Every line of the data that includes "gray" should be copied out.

Geometric shape edit sequences
────────────────────────────────────────

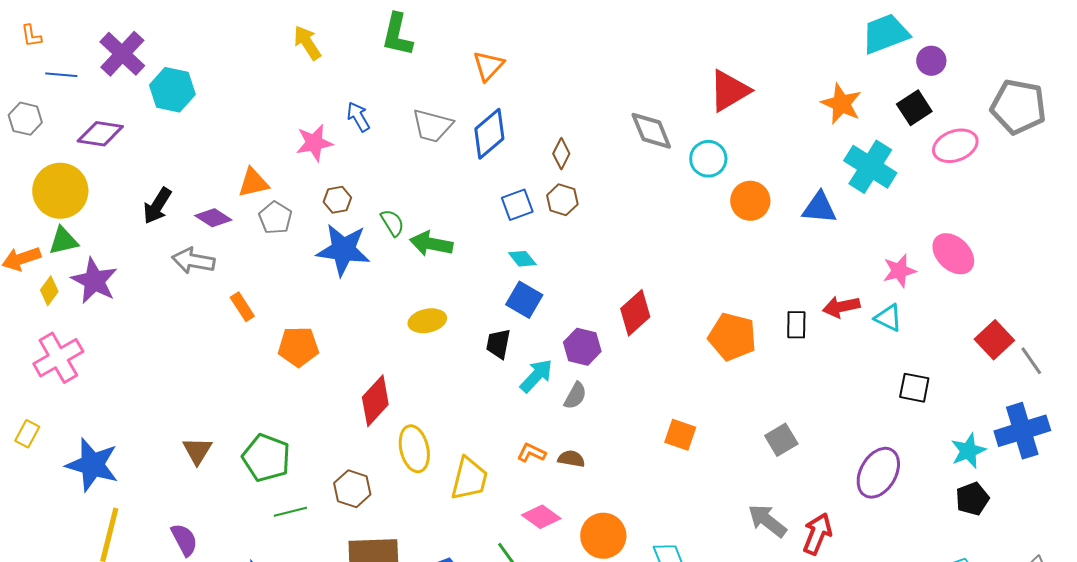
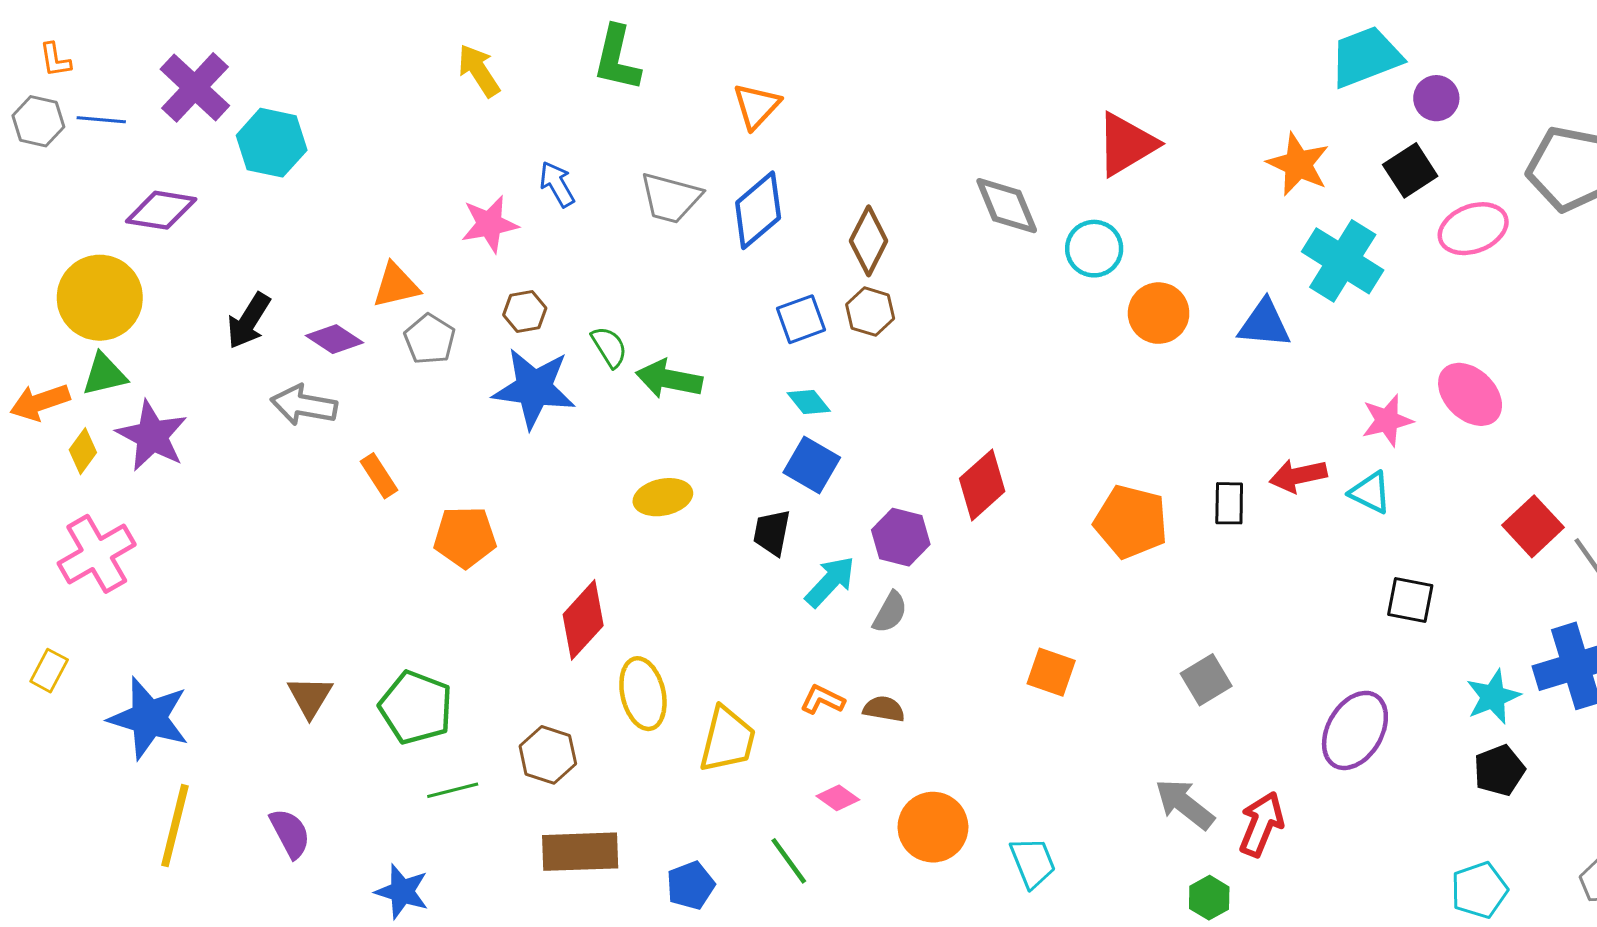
gray hexagon: (25, 119) -> (38, 121), moved
brown diamond: (561, 154) -> (869, 241), size x1.4
pink diamond: (541, 517) -> (838, 798), size x0.7

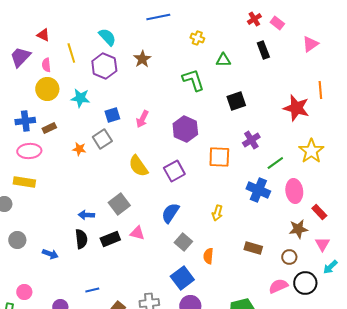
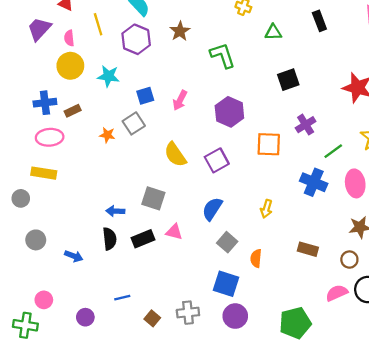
green L-shape: (193, 80) -> (223, 55), moved
gray square: (119, 204) -> (153, 198), turned -35
blue square: (182, 278) -> (226, 284), turned -35

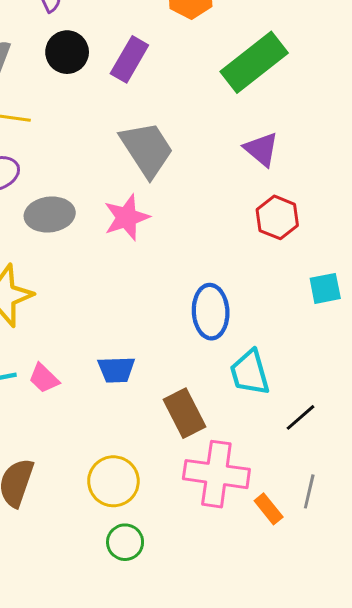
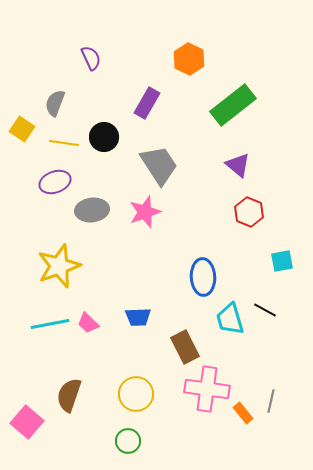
black circle: (67, 52) -> (104, 137), moved
black line: (300, 417) -> (265, 310), moved, turned 70
green circle: (125, 542) -> (128, 441), moved

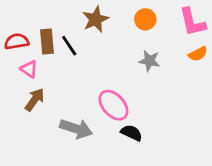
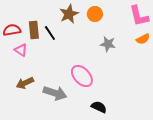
orange circle: (145, 19) -> (95, 14), moved
brown arrow: (35, 100) -> (25, 83), moved, turned -150
black semicircle: (131, 133) -> (99, 107), moved

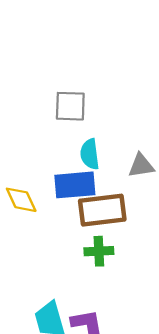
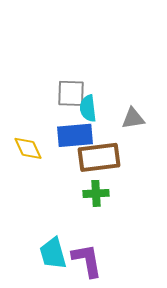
gray square: (70, 106) -> (71, 93), moved

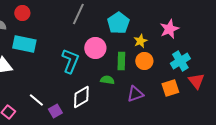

────────────────────────────────────────

▶ Result of the exercise
gray hexagon: (25, 119) -> (38, 121), moved
gray square: (119, 204) -> (153, 198), turned -35
gray square: (70, 106) -> (71, 93), moved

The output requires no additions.